■ What the exercise asks ■
An exact, word-for-word copy of the entries is required, beginning at the line that contains "(567, 267) = (471, 254): white" and ending at the last line, both included.

Object matching data
****

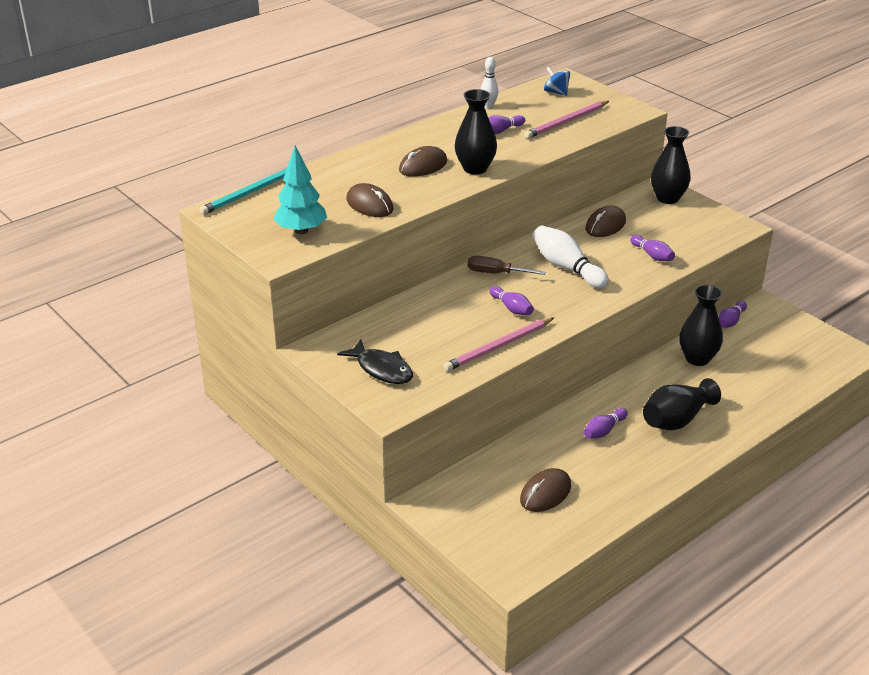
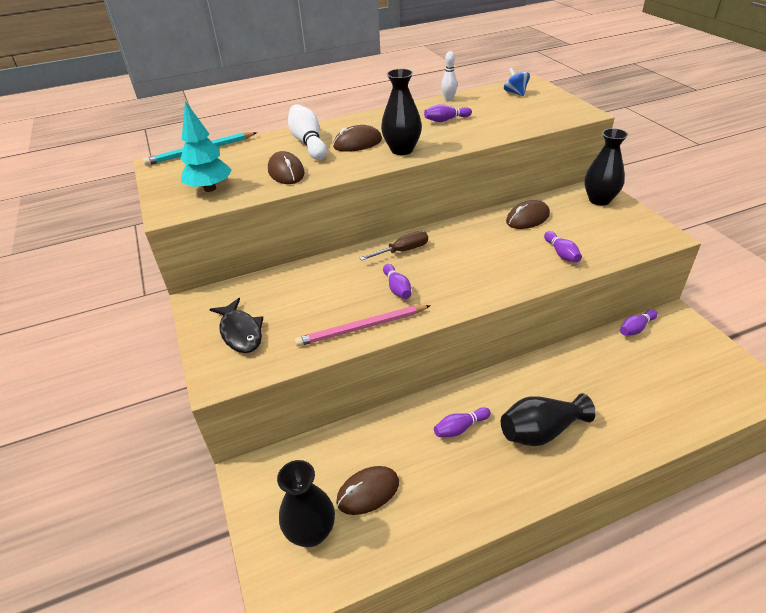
camera: 20 degrees right, 5 degrees up
(496, 273) = (402, 251): brown screwdriver -> brown screwdriver turned 120 degrees clockwise
(566, 122) = (511, 117): pink pencil -> none
(567, 267) = (471, 254): white bowling pin -> white bowling pin (308, 142)
(697, 358) = (588, 363): black vase -> black vase (311, 532)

****

■ Solved problem ■
(567, 267) = (471, 254): white bowling pin -> white bowling pin (308, 142)
(697, 358) = (588, 363): black vase -> black vase (311, 532)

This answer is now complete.